For the entries below, print exactly the lines between the line holding "SW201: button (0V, NET16)" and the line holding "Q1: NPN (B CTL, C", inclusive, and nothing else.
Entries supplied Block Start
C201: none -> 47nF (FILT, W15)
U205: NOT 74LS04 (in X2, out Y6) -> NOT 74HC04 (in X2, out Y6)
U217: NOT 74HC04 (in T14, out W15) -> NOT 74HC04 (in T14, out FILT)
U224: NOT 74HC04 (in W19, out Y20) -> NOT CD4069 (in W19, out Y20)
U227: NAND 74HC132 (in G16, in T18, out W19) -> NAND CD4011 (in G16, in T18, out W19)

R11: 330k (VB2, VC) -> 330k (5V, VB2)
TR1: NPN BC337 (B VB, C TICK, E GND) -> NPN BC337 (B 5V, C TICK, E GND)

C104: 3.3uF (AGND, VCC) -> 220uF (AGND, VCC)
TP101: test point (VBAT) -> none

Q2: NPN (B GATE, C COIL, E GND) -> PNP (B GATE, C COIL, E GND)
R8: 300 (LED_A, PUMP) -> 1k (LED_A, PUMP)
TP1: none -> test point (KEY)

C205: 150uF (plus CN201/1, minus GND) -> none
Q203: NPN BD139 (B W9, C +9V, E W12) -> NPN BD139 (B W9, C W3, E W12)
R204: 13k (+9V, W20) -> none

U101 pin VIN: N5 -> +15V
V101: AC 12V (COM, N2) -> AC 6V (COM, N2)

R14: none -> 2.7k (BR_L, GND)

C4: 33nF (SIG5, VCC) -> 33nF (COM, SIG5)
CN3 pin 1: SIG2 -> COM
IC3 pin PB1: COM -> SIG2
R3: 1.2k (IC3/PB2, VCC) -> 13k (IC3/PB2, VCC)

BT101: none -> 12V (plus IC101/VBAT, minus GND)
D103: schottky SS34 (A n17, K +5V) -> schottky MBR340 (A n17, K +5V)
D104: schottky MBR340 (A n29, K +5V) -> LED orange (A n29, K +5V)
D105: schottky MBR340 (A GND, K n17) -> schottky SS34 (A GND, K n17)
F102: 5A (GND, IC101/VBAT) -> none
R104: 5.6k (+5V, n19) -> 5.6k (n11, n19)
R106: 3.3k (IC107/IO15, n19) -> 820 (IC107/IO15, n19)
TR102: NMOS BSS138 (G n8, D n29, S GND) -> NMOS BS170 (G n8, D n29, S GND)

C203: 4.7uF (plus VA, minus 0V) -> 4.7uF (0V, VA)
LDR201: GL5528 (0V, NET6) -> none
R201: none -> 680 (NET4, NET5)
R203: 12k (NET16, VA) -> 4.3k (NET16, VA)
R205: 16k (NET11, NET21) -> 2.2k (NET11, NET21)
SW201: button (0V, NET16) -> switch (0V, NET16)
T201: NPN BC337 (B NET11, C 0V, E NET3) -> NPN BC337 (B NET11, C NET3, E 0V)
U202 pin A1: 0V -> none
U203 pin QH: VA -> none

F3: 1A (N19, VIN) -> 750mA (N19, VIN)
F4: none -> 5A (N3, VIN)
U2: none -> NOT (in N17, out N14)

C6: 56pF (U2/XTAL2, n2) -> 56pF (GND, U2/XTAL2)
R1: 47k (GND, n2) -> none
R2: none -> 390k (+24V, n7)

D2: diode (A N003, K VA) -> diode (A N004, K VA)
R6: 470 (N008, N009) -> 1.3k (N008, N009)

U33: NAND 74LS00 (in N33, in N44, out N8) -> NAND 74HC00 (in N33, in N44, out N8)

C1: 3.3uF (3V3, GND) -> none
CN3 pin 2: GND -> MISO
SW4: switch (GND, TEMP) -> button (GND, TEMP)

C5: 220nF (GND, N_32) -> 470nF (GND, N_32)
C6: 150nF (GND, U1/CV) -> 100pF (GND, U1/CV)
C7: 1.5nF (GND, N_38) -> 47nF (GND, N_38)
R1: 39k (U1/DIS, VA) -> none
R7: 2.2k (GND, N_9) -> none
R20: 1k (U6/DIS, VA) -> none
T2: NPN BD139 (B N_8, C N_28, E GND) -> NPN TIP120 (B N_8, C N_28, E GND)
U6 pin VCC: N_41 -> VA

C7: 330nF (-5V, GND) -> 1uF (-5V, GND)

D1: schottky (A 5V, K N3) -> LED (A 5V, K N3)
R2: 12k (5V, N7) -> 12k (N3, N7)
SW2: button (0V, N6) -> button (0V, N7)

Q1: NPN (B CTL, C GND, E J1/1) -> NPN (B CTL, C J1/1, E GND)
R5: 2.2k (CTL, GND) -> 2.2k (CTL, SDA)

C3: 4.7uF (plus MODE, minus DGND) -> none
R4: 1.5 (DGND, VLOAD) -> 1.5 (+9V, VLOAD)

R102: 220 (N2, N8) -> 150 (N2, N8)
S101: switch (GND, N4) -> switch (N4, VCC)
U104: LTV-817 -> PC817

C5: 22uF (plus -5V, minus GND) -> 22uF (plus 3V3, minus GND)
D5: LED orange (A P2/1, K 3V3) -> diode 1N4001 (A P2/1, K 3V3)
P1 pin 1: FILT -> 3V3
Entries supplied Block End
§ **Solution to the problem**
SW201: button (0V, NET16) -> switch (0V, NET16)
T201: NPN BC337 (B NET11, C 0V, E NET3) -> NPN BC337 (B NET11, C NET3, E 0V)
U202 pin A1: 0V -> none
U203 pin QH: VA -> none

F3: 1A (N19, VIN) -> 750mA (N19, VIN)
F4: none -> 5A (N3, VIN)
U2: none -> NOT (in N17, out N14)

C6: 56pF (U2/XTAL2, n2) -> 56pF (GND, U2/XTAL2)
R1: 47k (GND, n2) -> none
R2: none -> 390k (+24V, n7)

D2: diode (A N003, K VA) -> diode (A N004, K VA)
R6: 470 (N008, N009) -> 1.3k (N008, N009)

U33: NAND 74LS00 (in N33, in N44, out N8) -> NAND 74HC00 (in N33, in N44, out N8)

C1: 3.3uF (3V3, GND) -> none
CN3 pin 2: GND -> MISO
SW4: switch (GND, TEMP) -> button (GND, TEMP)

C5: 220nF (GND, N_32) -> 470nF (GND, N_32)
C6: 150nF (GND, U1/CV) -> 100pF (GND, U1/CV)
C7: 1.5nF (GND, N_38) -> 47nF (GND, N_38)
R1: 39k (U1/DIS, VA) -> none
R7: 2.2k (GND, N_9) -> none
R20: 1k (U6/DIS, VA) -> none
T2: NPN BD139 (B N_8, C N_28, E GND) -> NPN TIP120 (B N_8, C N_28, E GND)
U6 pin VCC: N_41 -> VA

C7: 330nF (-5V, GND) -> 1uF (-5V, GND)

D1: schottky (A 5V, K N3) -> LED (A 5V, K N3)
R2: 12k (5V, N7) -> 12k (N3, N7)
SW2: button (0V, N6) -> button (0V, N7)

Q1: NPN (B CTL, C GND, E J1/1) -> NPN (B CTL, C J1/1, E GND)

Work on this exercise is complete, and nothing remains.